Data provided below:
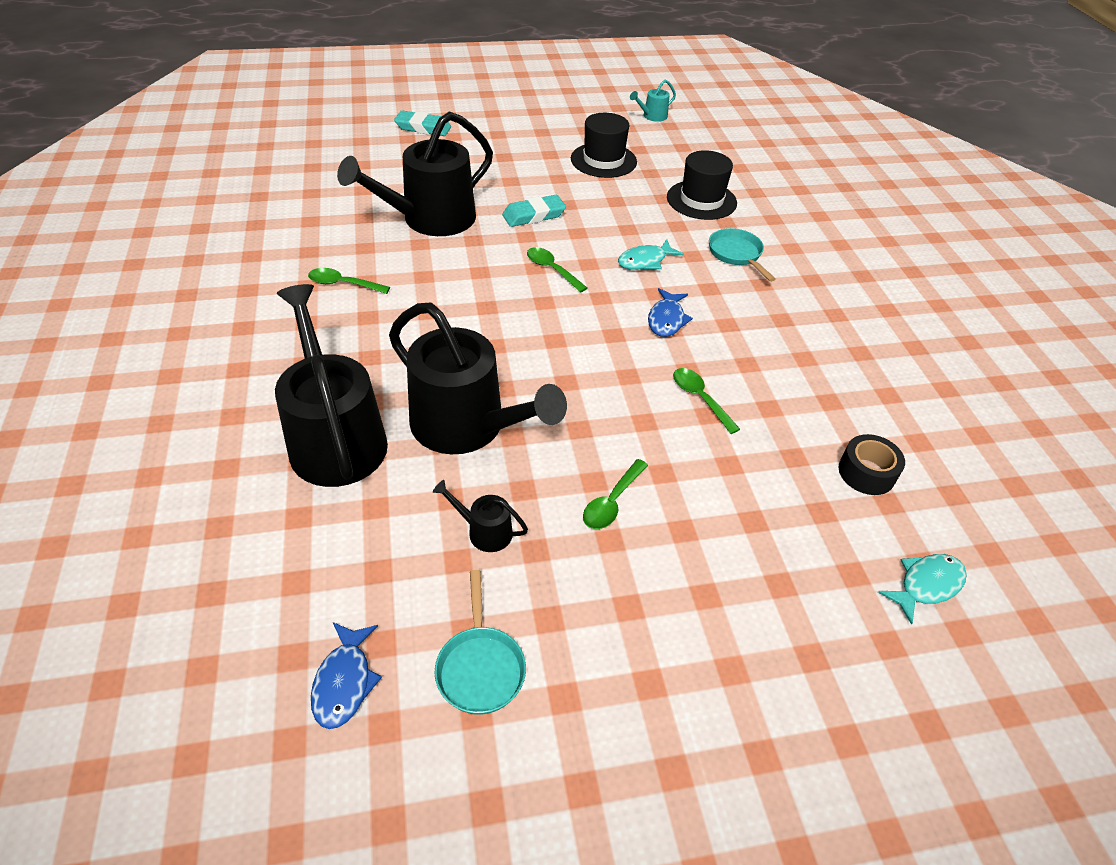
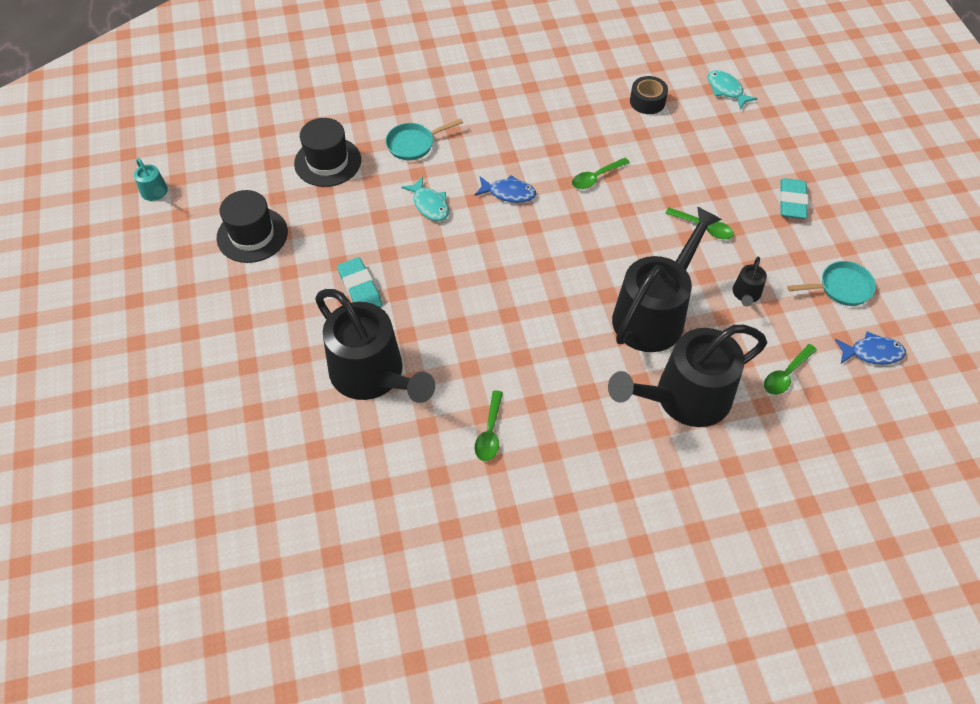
camera: 90 degrees left, 10 degrees up
(423, 128) = (170, 410): turquoise eraser -> turquoise eraser (792, 201)
(552, 269) = (449, 270): green spoon -> green spoon (786, 375)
End of Data provided.
Task to carry out → Would you give the data above again word for word, minus the pictures?

Completed task →
camera: 90 degrees left, 10 degrees up
(423, 128) = (170, 410): turquoise eraser -> turquoise eraser (792, 201)
(552, 269) = (449, 270): green spoon -> green spoon (786, 375)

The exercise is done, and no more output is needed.